■ What to do ■
Reproduce all of the data exactly. Images are not to appear in the reply.

■ Task data ■
__________

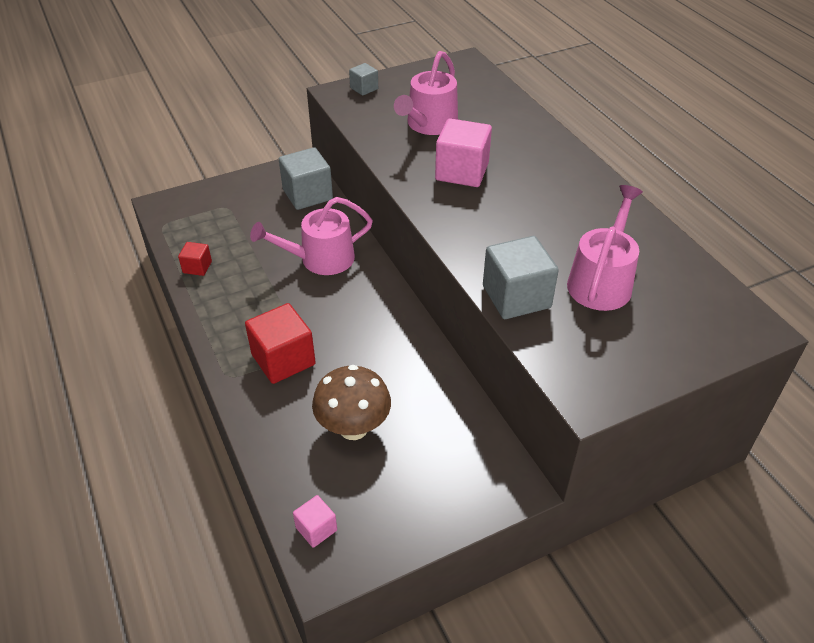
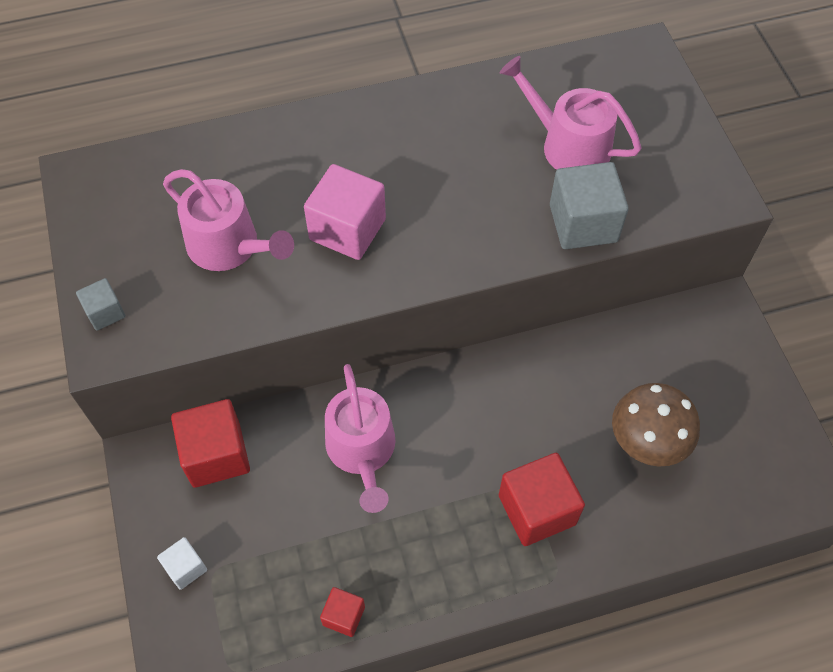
camera: 80 degrees left, 15 degrees up
grey cube [279,147,333,210] -> red cube [171,399,250,488]
pink cube [293,495,337,548] -> none
none -> white cube [157,537,207,590]

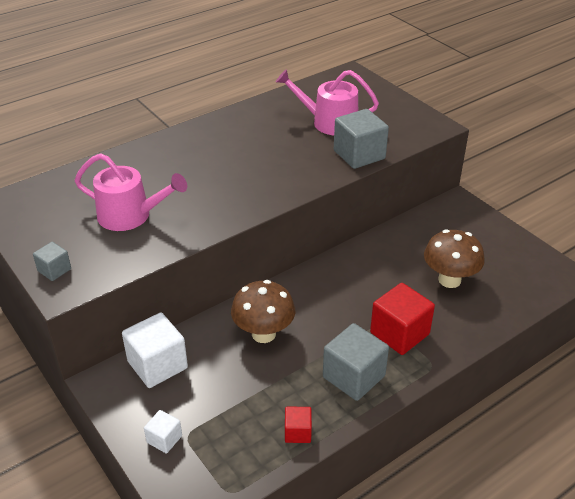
camera: 20 degrees left, 20 degrees down
red cube [171,399,250,488] -> white cube [122,312,188,388]
pink cube [304,164,386,260] -> none
pink watering can [325,364,396,513] -> brown mushroom [231,280,295,343]
none -> grey cube [323,323,389,401]

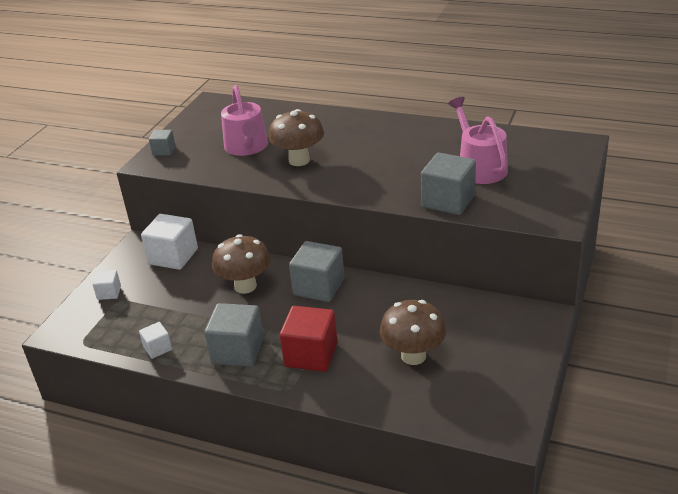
camera: 60 degrees right, 5 degrees down
red cube [285,407,312,443] -> white cube [139,322,172,359]
none -> brown mushroom [269,109,324,166]
none -> grey cube [289,241,344,302]

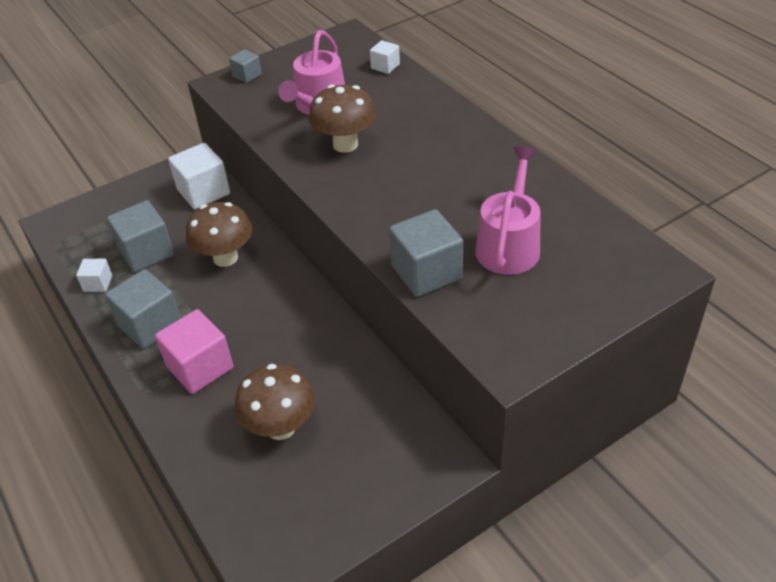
camera: 35 degrees right, 10 degrees up
white cube [92,270,121,300] -> white cube moved to [370,40,400,74]
red cube [280,306,338,372] -> pink cube [155,309,234,394]
grey cube [289,241,344,302] -> grey cube moved to [107,200,174,272]

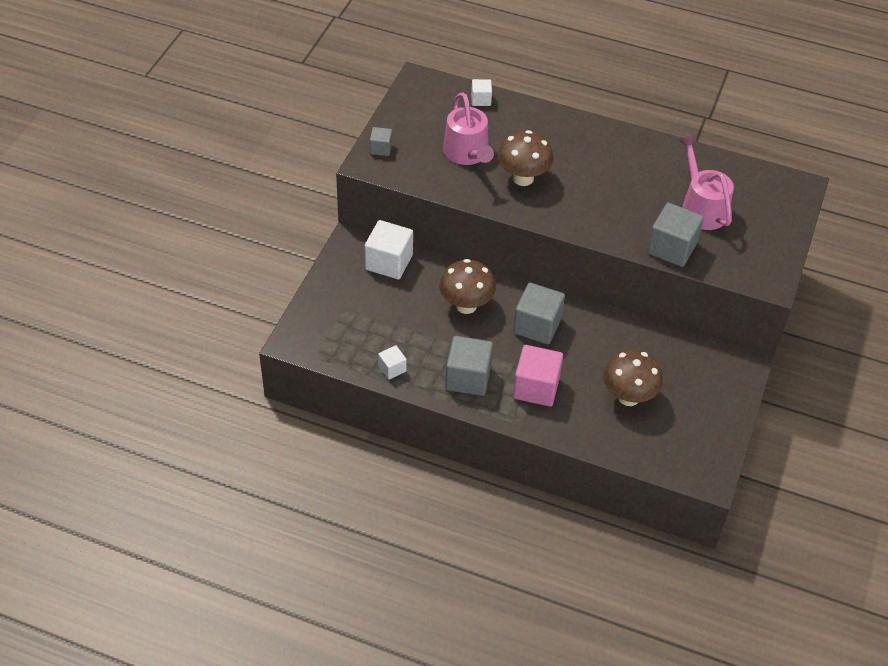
camera: 40 degrees left, 5 degrees up
grey cube [107,200,174,272] -> grey cube moved to [513,283,565,344]

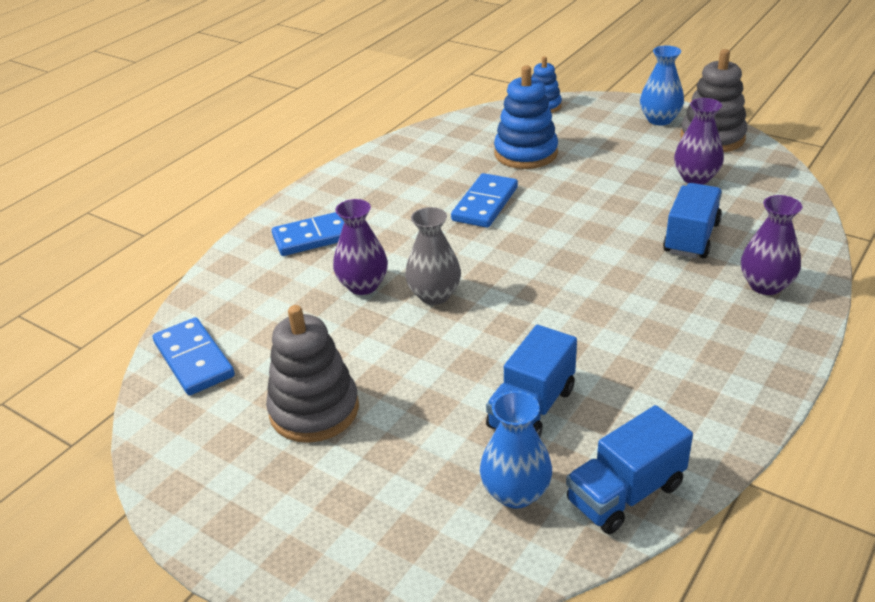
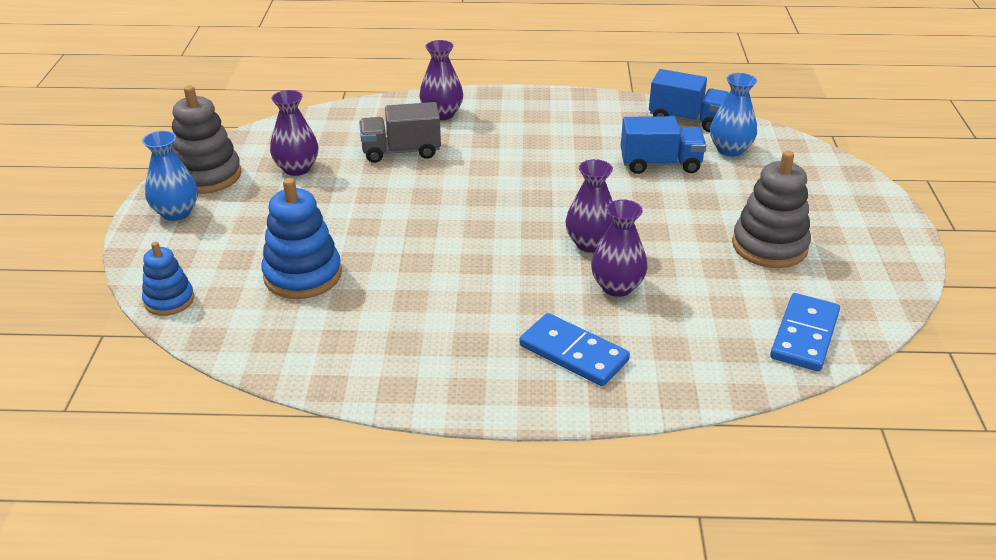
camera: 125 degrees left, 0 degrees up
grey vase [405,207,461,305] -> purple vase [566,159,613,253]
blue domino [451,173,518,228] -> none
blue truck [663,183,722,258] -> grey truck [359,102,441,163]

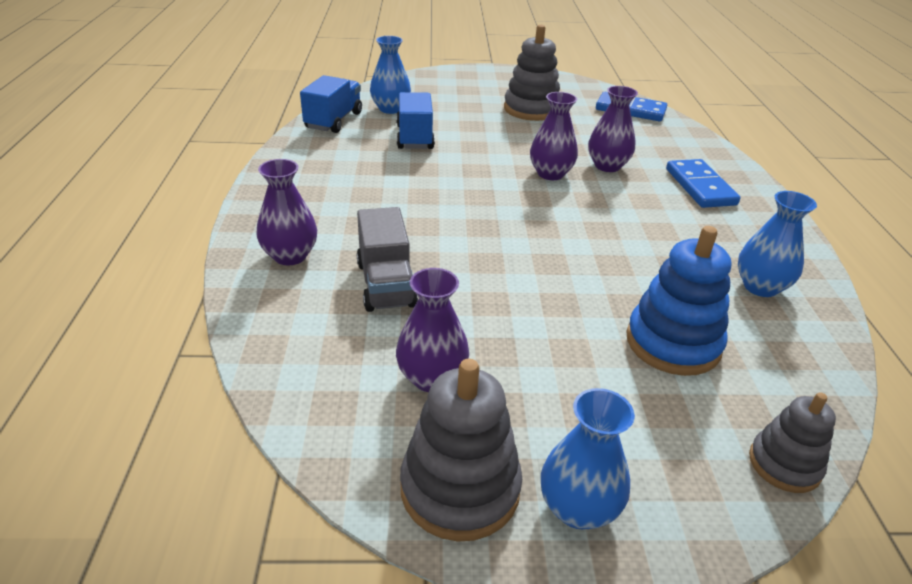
camera: 95 degrees left, 0 degrees up
blue stacking toy [142,241,194,316] -> grey stacking toy [749,392,836,493]
blue domino [520,313,630,386] -> blue domino turned 45 degrees counterclockwise [666,159,740,208]
none -> blue vase [738,191,817,297]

__________

■ Solution to the problem ■
camera: 80 degrees left, 15 degrees up
grey cube [279,147,333,210] -> red cube [171,399,250,488]
pink cube [293,495,337,548] -> none
none -> white cube [157,537,207,590]

camera: 20 degrees left, 20 degrees down
red cube [171,399,250,488] -> white cube [122,312,188,388]
pink cube [304,164,386,260] -> none
pink watering can [325,364,396,513] -> brown mushroom [231,280,295,343]
none -> grey cube [323,323,389,401]

camera: 60 degrees right, 5 degrees down
red cube [285,407,312,443] -> white cube [139,322,172,359]
none -> brown mushroom [269,109,324,166]
none -> grey cube [289,241,344,302]

camera: 35 degrees right, 10 degrees up
white cube [92,270,121,300] -> white cube moved to [370,40,400,74]
red cube [280,306,338,372] -> pink cube [155,309,234,394]
grey cube [289,241,344,302] -> grey cube moved to [107,200,174,272]

camera: 40 degrees left, 5 degrees up
grey cube [107,200,174,272] -> grey cube moved to [513,283,565,344]

camera: 125 degrees left, 0 degrees up
grey vase [405,207,461,305] -> purple vase [566,159,613,253]
blue domino [451,173,518,228] -> none
blue truck [663,183,722,258] -> grey truck [359,102,441,163]

camera: 95 degrees left, 0 degrees up
blue stacking toy [142,241,194,316] -> grey stacking toy [749,392,836,493]
blue domino [520,313,630,386] -> blue domino turned 45 degrees counterclockwise [666,159,740,208]
none -> blue vase [738,191,817,297]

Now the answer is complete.